Instructions to follow:
What you give back should be exactly the lines from the one with "BT1: 4.5V (plus" through the final line of the material, pictures removed; please add nothing.

Records supplied:
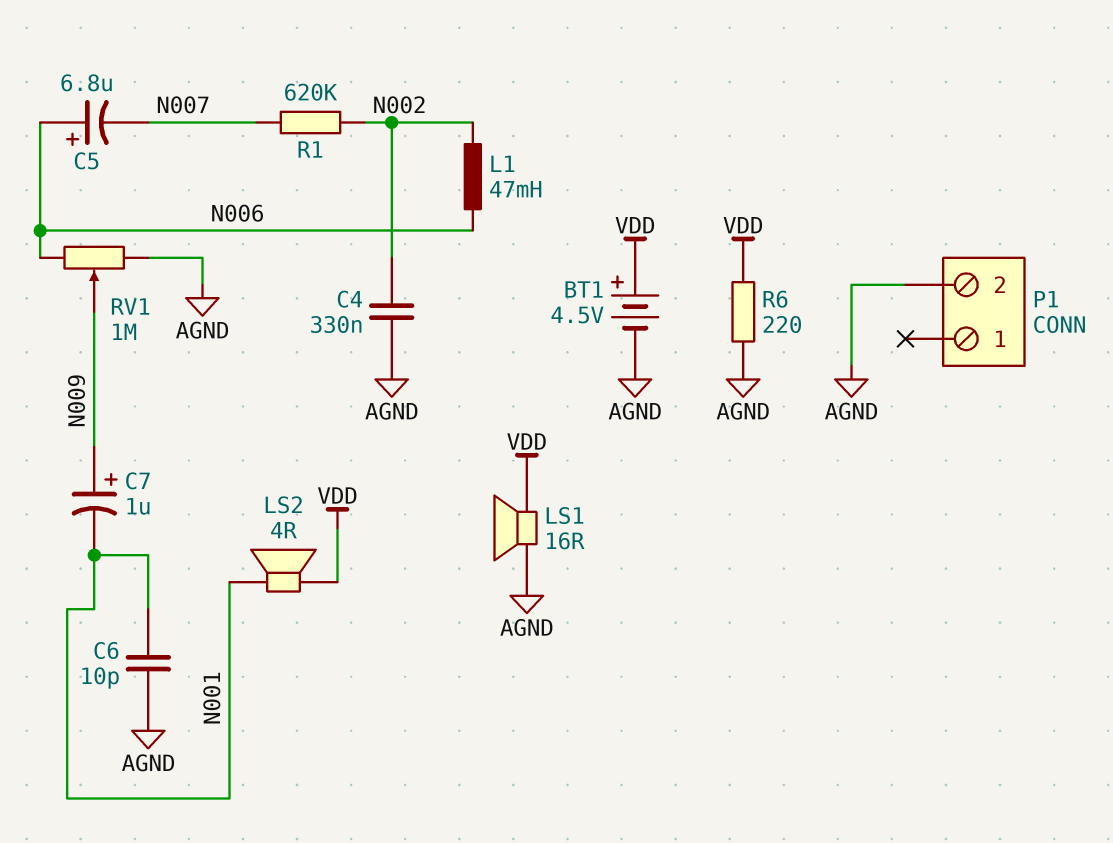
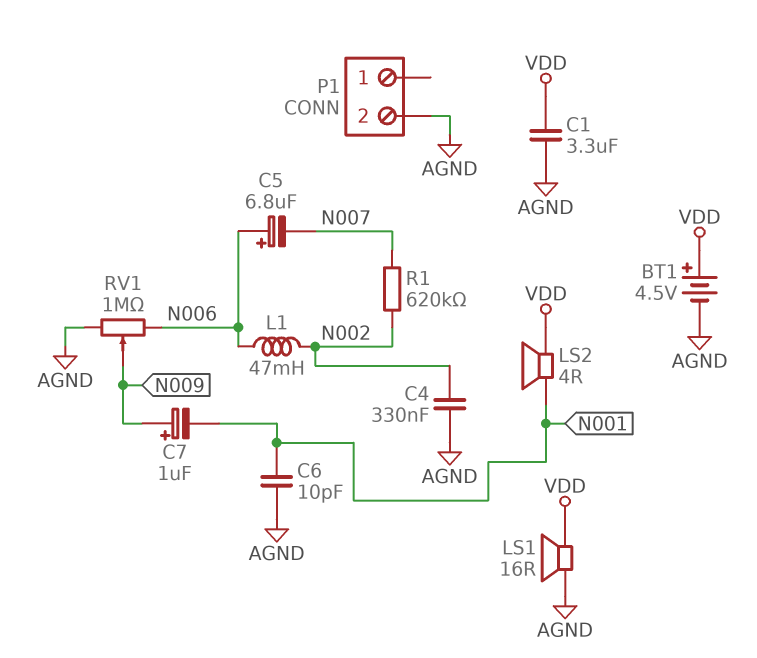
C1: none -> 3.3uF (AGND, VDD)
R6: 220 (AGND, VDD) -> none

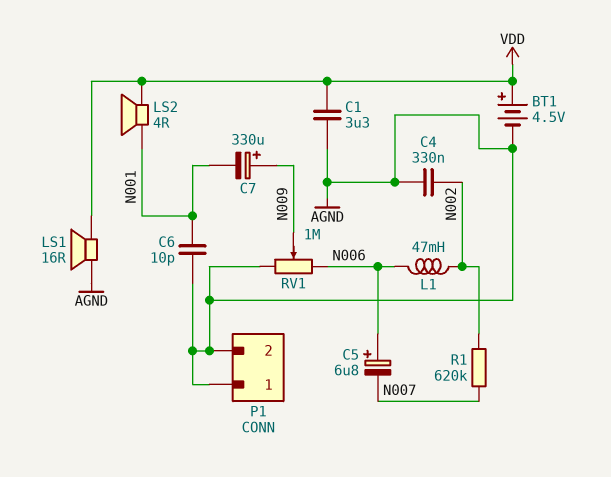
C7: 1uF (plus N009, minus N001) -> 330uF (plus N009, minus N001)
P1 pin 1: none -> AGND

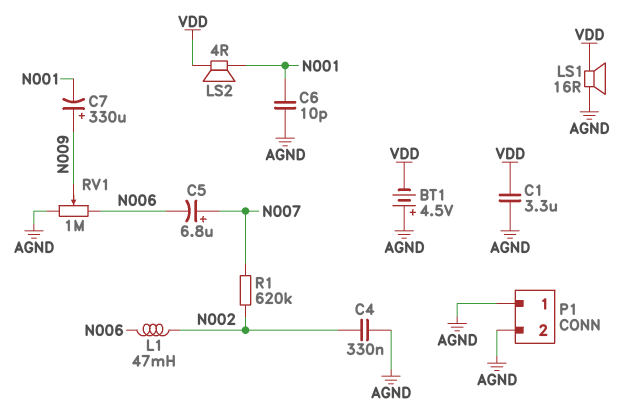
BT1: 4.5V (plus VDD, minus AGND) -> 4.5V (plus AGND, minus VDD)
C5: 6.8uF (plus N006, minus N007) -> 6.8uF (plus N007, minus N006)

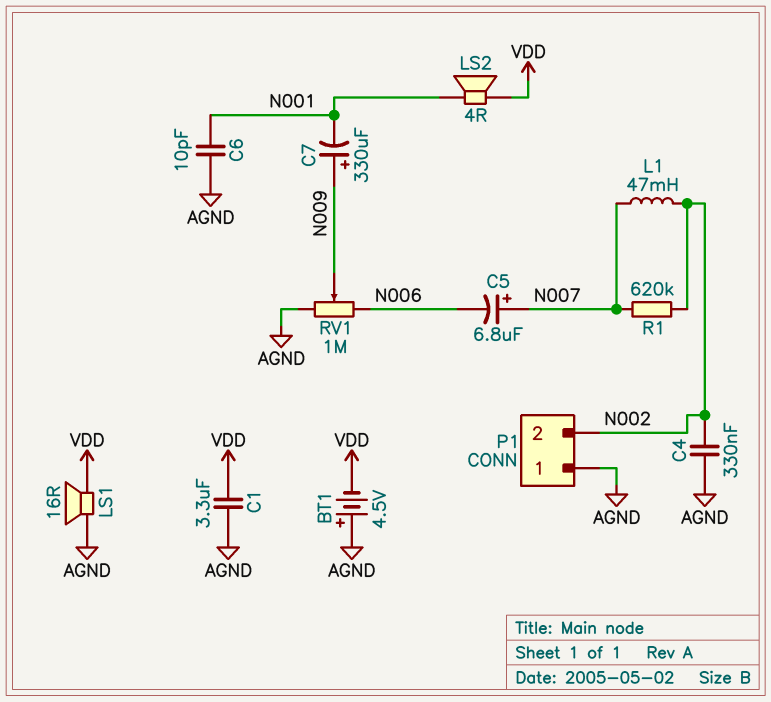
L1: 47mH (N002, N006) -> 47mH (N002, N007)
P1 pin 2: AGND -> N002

Answer for this exercise:
BT1: 4.5V (plus VDD, minus AGND) -> 4.5V (plus AGND, minus VDD)
C5: 6.8uF (plus N006, minus N007) -> 6.8uF (plus N007, minus N006)

L1: 47mH (N002, N006) -> 47mH (N002, N007)
P1 pin 2: AGND -> N002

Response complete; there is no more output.